Aim of the task:
A complete and exact copy of the data below is the task.

Data for processing:

-=-=-

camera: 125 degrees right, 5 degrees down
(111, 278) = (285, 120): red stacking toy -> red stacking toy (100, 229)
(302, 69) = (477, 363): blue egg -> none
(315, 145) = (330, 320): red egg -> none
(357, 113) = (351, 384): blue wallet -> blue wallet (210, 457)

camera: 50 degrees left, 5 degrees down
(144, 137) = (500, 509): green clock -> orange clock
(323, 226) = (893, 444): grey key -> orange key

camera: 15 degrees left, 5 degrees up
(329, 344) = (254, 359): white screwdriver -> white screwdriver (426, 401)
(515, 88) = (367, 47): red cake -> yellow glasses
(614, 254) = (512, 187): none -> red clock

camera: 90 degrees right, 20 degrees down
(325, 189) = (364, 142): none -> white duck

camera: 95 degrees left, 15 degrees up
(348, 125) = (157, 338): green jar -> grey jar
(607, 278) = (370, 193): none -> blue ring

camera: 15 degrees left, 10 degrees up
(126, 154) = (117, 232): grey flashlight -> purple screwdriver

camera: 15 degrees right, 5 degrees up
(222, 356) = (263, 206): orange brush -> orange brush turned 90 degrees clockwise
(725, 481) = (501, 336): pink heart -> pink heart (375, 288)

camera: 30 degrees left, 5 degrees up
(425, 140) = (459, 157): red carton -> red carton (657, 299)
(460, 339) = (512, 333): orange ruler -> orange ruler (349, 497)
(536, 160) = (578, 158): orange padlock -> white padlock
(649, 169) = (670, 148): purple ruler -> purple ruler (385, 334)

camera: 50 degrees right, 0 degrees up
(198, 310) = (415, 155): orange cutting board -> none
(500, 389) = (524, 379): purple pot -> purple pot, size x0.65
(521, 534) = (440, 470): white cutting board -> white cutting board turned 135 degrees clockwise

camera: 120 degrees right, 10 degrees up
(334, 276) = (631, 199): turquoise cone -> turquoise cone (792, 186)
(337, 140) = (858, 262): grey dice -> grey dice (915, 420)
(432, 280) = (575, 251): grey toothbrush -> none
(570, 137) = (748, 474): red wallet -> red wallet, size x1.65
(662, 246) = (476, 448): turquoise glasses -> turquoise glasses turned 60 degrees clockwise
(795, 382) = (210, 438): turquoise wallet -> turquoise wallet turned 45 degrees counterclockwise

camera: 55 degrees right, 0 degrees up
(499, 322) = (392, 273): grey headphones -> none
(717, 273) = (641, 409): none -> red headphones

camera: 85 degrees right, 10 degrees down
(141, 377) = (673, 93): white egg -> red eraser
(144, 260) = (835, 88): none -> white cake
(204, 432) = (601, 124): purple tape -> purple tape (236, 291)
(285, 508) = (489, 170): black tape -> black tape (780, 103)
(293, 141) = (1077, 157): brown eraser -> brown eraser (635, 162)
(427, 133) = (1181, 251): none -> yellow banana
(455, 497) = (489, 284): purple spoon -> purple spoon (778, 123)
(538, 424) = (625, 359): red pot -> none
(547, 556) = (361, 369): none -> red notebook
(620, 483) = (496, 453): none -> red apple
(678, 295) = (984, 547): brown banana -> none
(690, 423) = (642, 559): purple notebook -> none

-=-=-

Written solution:
camera: 125 degrees right, 5 degrees down
(111, 278) = (285, 120): red stacking toy -> red stacking toy (100, 229)
(302, 69) = (477, 363): blue egg -> none
(315, 145) = (330, 320): red egg -> none
(357, 113) = (351, 384): blue wallet -> blue wallet (210, 457)

camera: 50 degrees left, 5 degrees down
(144, 137) = (500, 509): green clock -> orange clock
(323, 226) = (893, 444): grey key -> orange key

camera: 15 degrees left, 5 degrees up
(329, 344) = (254, 359): white screwdriver -> white screwdriver (426, 401)
(515, 88) = (367, 47): red cake -> yellow glasses
(614, 254) = (512, 187): none -> red clock

camera: 90 degrees right, 20 degrees down
(325, 189) = (364, 142): none -> white duck

camera: 95 degrees left, 15 degrees up
(348, 125) = (157, 338): green jar -> grey jar
(607, 278) = (370, 193): none -> blue ring

camera: 15 degrees left, 10 degrees up
(126, 154) = (117, 232): grey flashlight -> purple screwdriver

camera: 15 degrees right, 5 degrees up
(222, 356) = (263, 206): orange brush -> orange brush turned 90 degrees clockwise
(725, 481) = (501, 336): pink heart -> pink heart (375, 288)

camera: 30 degrees left, 5 degrees up
(425, 140) = (459, 157): red carton -> red carton (657, 299)
(460, 339) = (512, 333): orange ruler -> orange ruler (349, 497)
(536, 160) = (578, 158): orange padlock -> white padlock
(649, 169) = (670, 148): purple ruler -> purple ruler (385, 334)

camera: 50 degrees right, 0 degrees up
(198, 310) = (415, 155): orange cutting board -> none
(500, 389) = (524, 379): purple pot -> purple pot, size x0.65
(521, 534) = (440, 470): white cutting board -> white cutting board turned 135 degrees clockwise

camera: 120 degrees right, 10 degrees up
(334, 276) = (631, 199): turquoise cone -> turquoise cone (792, 186)
(337, 140) = (858, 262): grey dice -> grey dice (915, 420)
(432, 280) = (575, 251): grey toothbrush -> none
(570, 137) = (748, 474): red wallet -> red wallet, size x1.65
(662, 246) = (476, 448): turquoise glasses -> turquoise glasses turned 60 degrees clockwise
(795, 382) = (210, 438): turquoise wallet -> turquoise wallet turned 45 degrees counterclockwise

camera: 55 degrees right, 0 degrees up
(499, 322) = (392, 273): grey headphones -> none
(717, 273) = (641, 409): none -> red headphones

camera: 85 degrees right, 10 degrees down
(141, 377) = (673, 93): white egg -> red eraser
(144, 260) = (835, 88): none -> white cake
(204, 432) = (601, 124): purple tape -> purple tape (236, 291)
(285, 508) = (489, 170): black tape -> black tape (780, 103)
(293, 141) = (1077, 157): brown eraser -> brown eraser (635, 162)
(427, 133) = (1181, 251): none -> yellow banana
(455, 497) = (489, 284): purple spoon -> purple spoon (778, 123)
(538, 424) = (625, 359): red pot -> none
(547, 556) = (361, 369): none -> red notebook
(620, 483) = (496, 453): none -> red apple
(678, 295) = (984, 547): brown banana -> none
(690, 423) = (642, 559): purple notebook -> none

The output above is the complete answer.